(Object change descriptions)
[Start of Attachment]
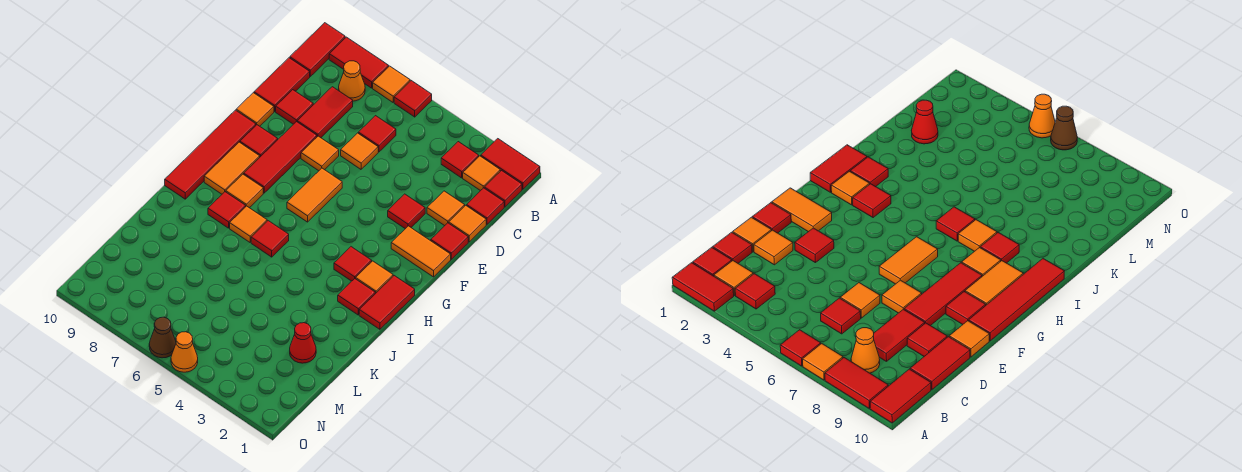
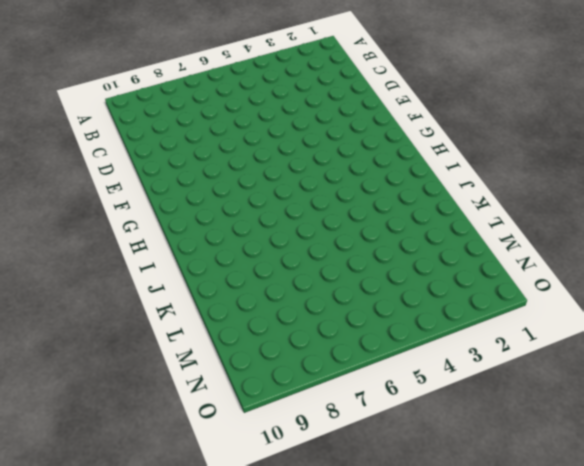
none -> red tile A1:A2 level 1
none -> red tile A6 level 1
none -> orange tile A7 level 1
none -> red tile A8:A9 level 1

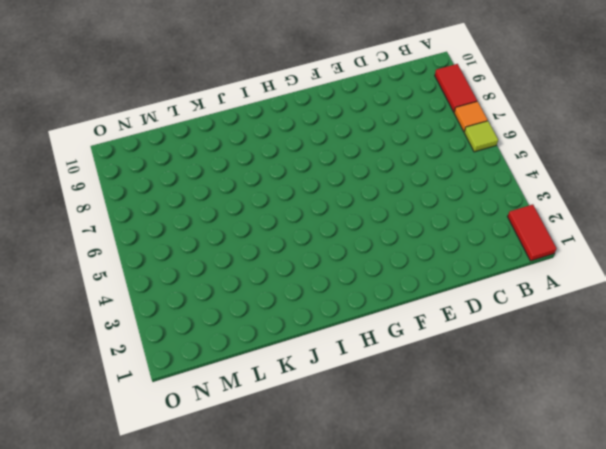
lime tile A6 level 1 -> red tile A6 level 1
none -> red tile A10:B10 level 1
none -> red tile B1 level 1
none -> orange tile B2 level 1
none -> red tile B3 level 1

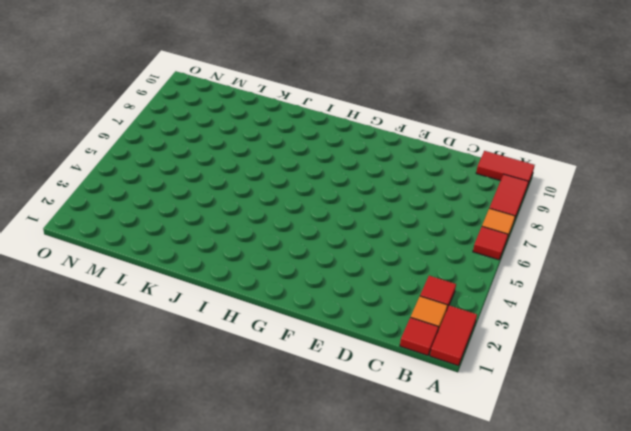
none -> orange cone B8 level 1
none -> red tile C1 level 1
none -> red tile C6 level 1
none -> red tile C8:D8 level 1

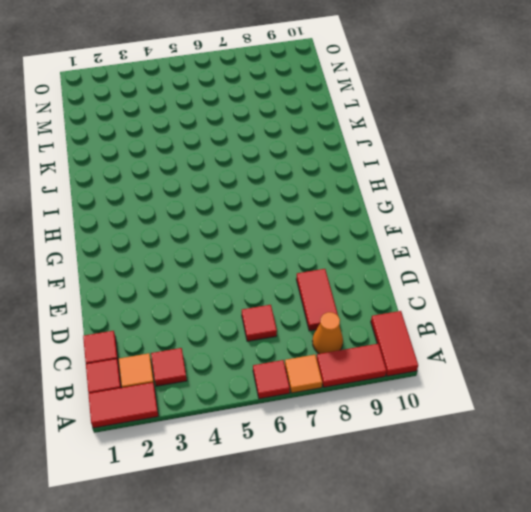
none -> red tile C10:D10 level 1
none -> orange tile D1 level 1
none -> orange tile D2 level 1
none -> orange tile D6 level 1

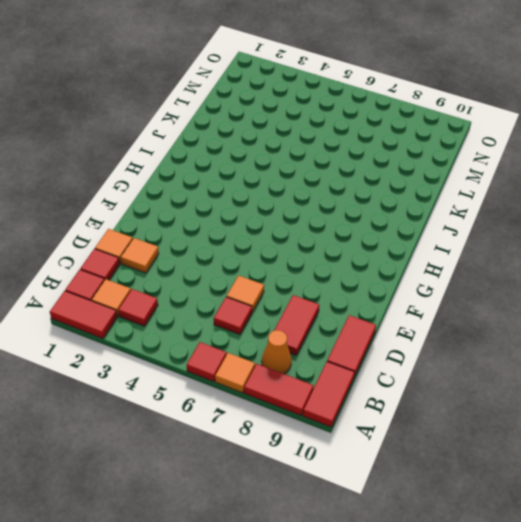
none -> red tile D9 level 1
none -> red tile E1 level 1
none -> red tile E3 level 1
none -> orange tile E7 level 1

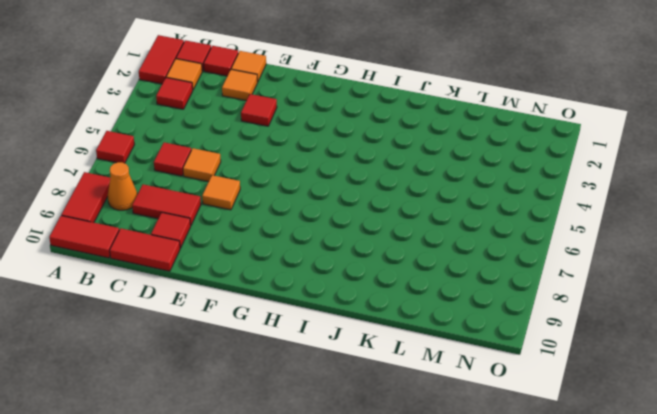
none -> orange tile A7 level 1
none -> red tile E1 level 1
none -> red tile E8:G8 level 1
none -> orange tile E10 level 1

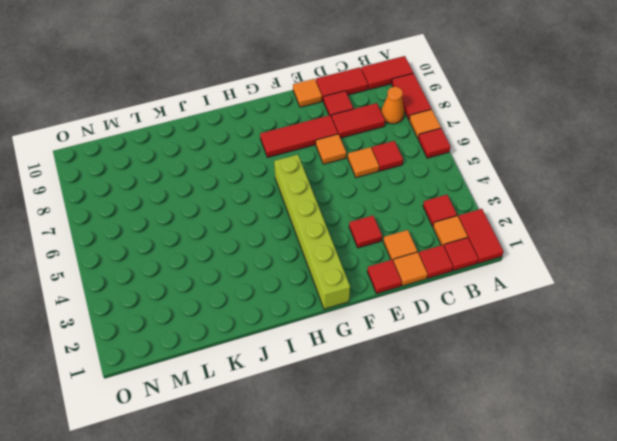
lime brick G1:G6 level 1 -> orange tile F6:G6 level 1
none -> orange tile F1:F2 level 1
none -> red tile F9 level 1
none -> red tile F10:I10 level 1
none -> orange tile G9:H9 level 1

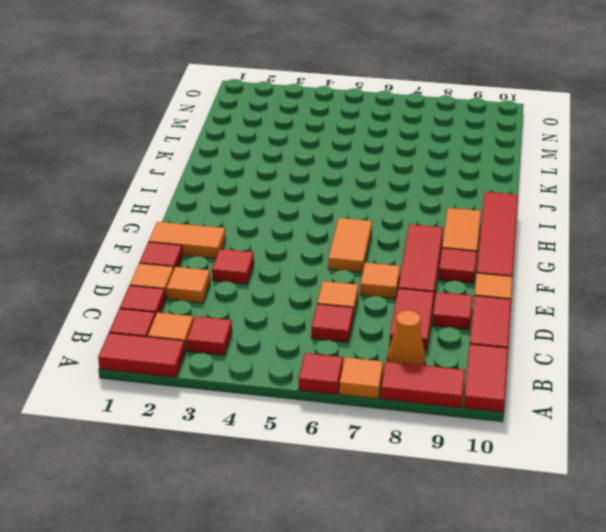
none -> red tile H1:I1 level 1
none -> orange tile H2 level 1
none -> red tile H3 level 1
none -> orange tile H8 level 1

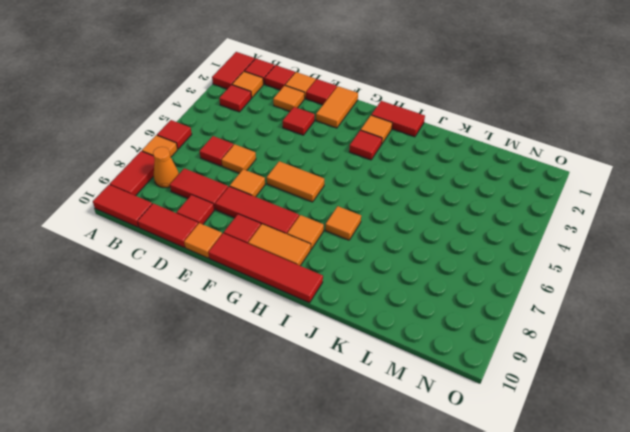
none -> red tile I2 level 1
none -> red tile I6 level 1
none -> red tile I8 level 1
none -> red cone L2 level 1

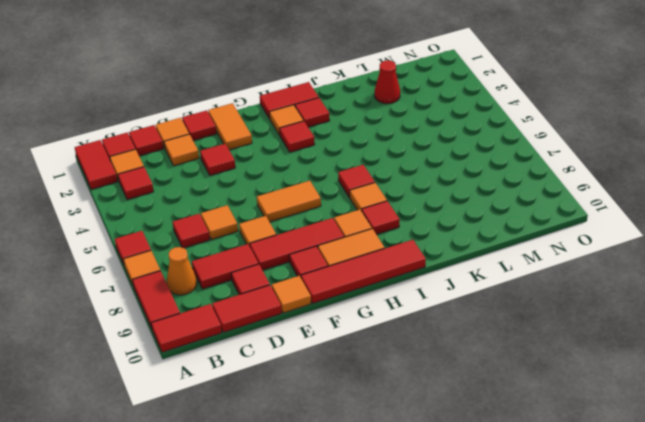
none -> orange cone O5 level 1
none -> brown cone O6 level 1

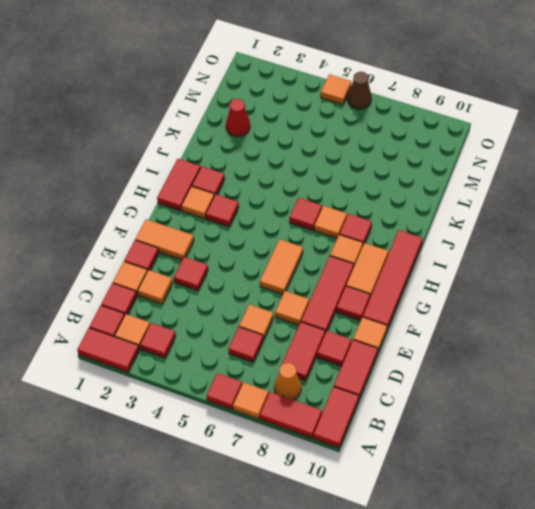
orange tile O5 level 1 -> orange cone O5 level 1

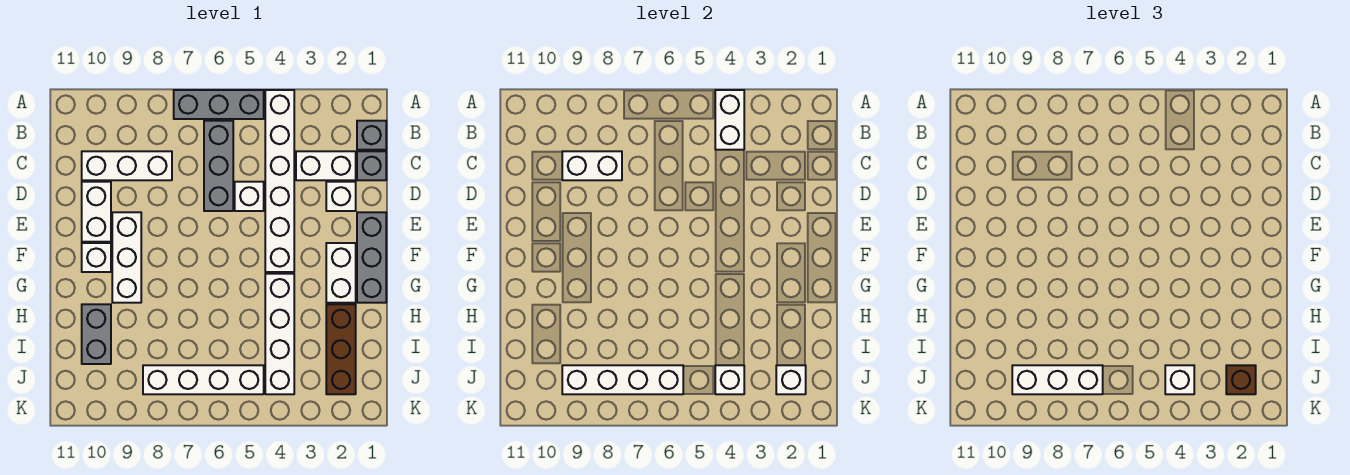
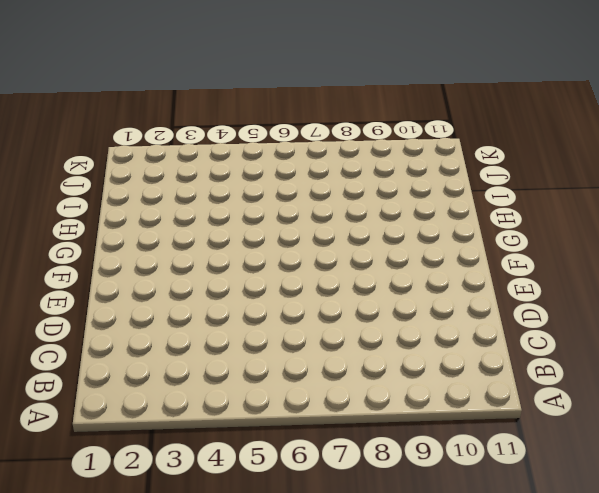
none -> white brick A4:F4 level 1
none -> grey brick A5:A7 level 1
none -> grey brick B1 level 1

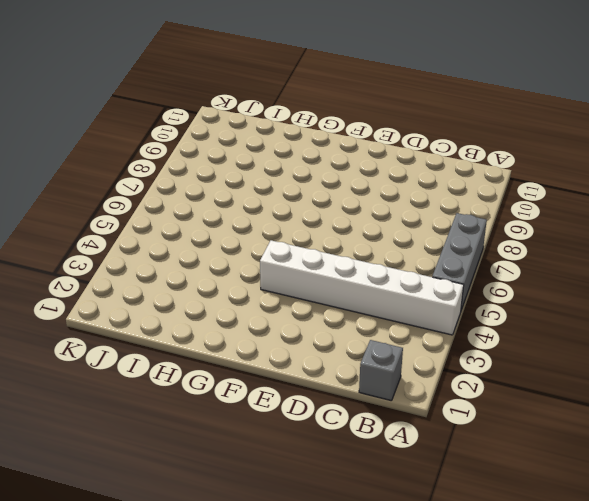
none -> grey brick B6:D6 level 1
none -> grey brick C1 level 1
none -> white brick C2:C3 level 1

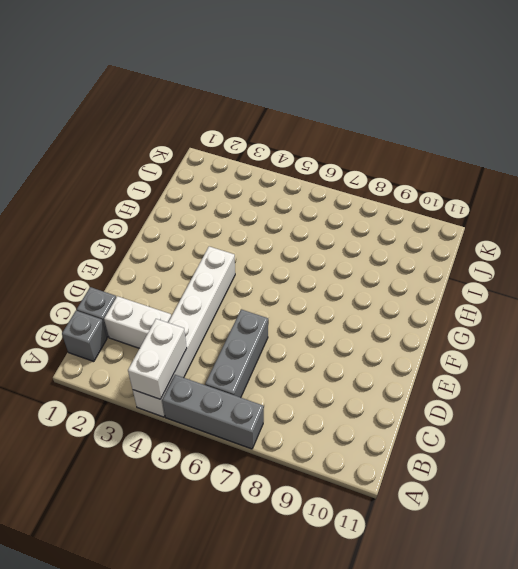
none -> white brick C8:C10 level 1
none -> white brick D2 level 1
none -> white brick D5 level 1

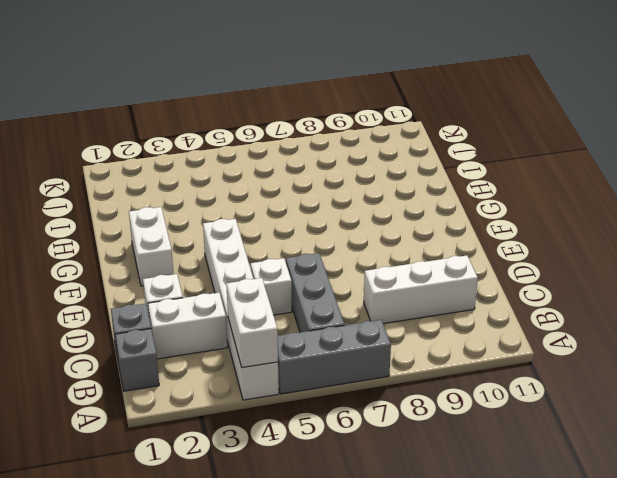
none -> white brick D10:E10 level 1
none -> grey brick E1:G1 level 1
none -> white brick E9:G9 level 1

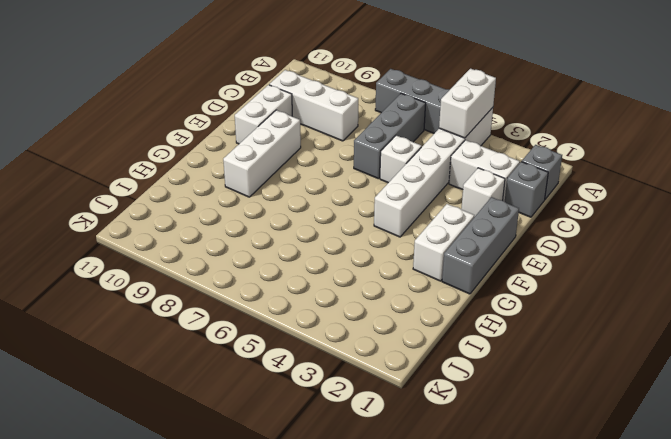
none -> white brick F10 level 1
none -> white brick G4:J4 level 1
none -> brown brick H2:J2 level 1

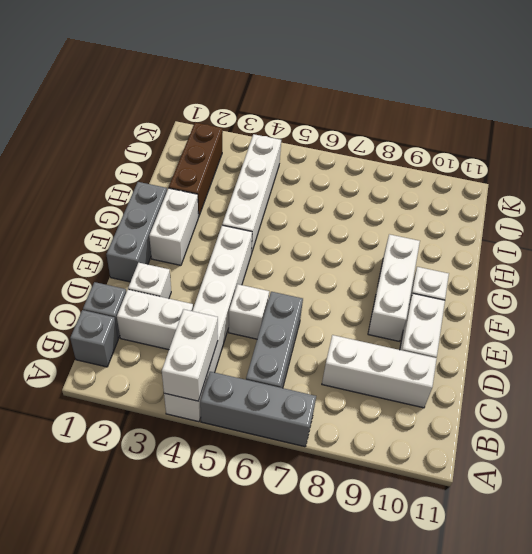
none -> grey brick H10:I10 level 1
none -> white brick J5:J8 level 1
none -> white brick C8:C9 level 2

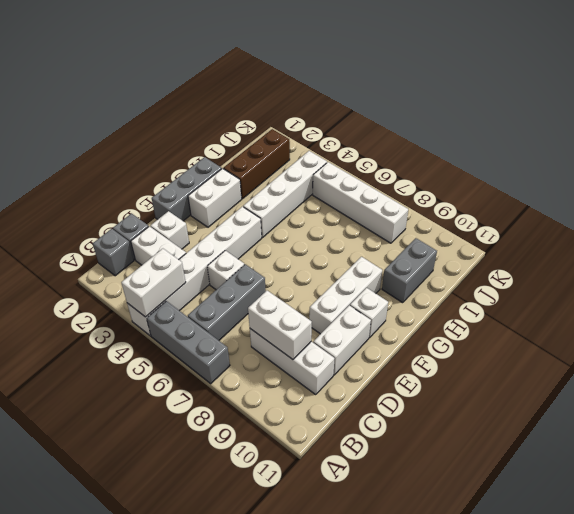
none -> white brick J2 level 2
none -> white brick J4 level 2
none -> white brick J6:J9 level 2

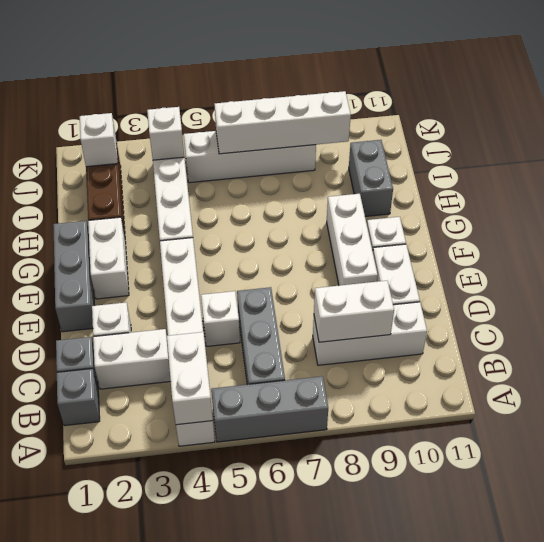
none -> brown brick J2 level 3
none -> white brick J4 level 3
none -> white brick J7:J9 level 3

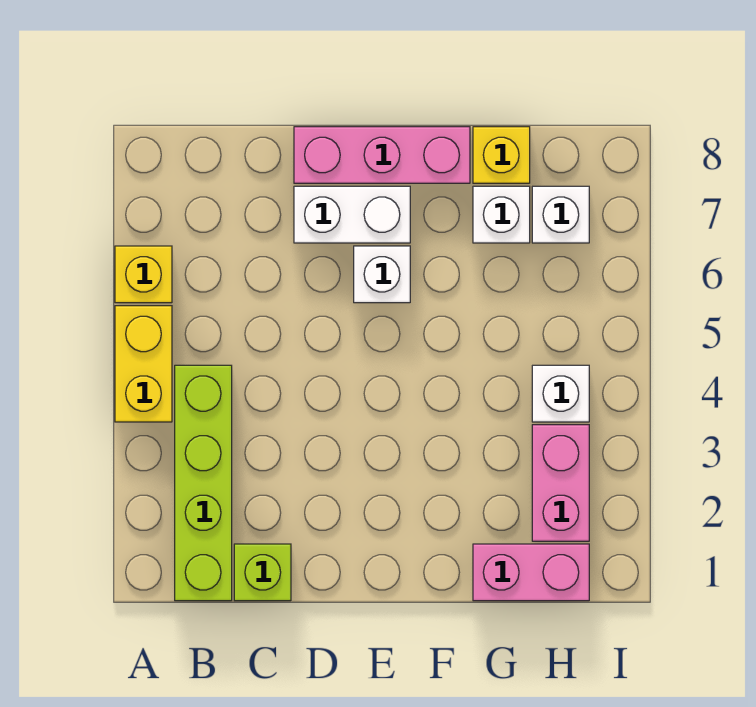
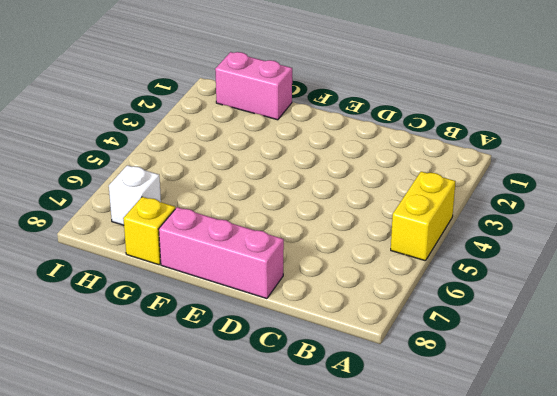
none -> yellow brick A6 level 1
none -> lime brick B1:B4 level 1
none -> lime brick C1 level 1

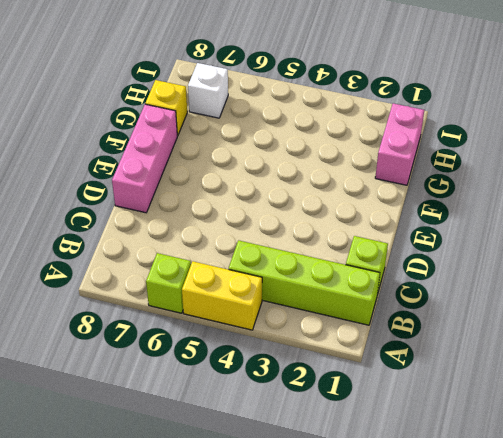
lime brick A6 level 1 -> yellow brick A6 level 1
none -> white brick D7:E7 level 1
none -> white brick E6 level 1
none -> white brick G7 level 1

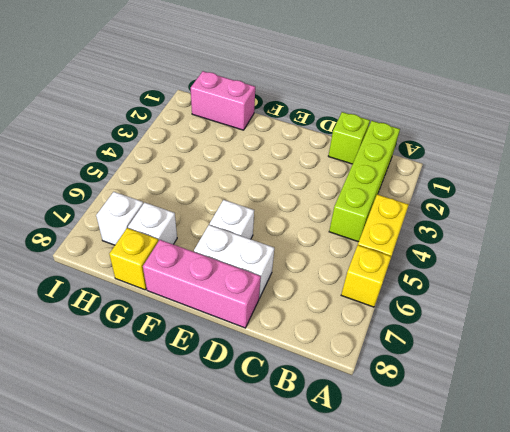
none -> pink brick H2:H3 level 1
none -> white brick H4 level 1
[End of Attachment]
• What the task requires
Pictures excluded, return exactly the lines from the one with "none -> white brick A4:F4 level 1" through the final line of the entries above, both included.

• Response below
none -> white brick A4:F4 level 1
none -> grey brick A5:A7 level 1
none -> grey brick B1 level 1

none -> grey brick B6:D6 level 1
none -> grey brick C1 level 1
none -> white brick C2:C3 level 1

none -> white brick C8:C10 level 1
none -> white brick D2 level 1
none -> white brick D5 level 1

none -> white brick D10:E10 level 1
none -> grey brick E1:G1 level 1
none -> white brick E9:G9 level 1

none -> white brick F10 level 1
none -> white brick G4:J4 level 1
none -> brown brick H2:J2 level 1

none -> grey brick H10:I10 level 1
none -> white brick J5:J8 level 1
none -> white brick C8:C9 level 2

none -> white brick J2 level 2
none -> white brick J4 level 2
none -> white brick J6:J9 level 2

none -> brown brick J2 level 3
none -> white brick J4 level 3
none -> white brick J7:J9 level 3

none -> yellow brick A6 level 1
none -> lime brick B1:B4 level 1
none -> lime brick C1 level 1

lime brick A6 level 1 -> yellow brick A6 level 1
none -> white brick D7:E7 level 1
none -> white brick E6 level 1
none -> white brick G7 level 1

none -> pink brick H2:H3 level 1
none -> white brick H4 level 1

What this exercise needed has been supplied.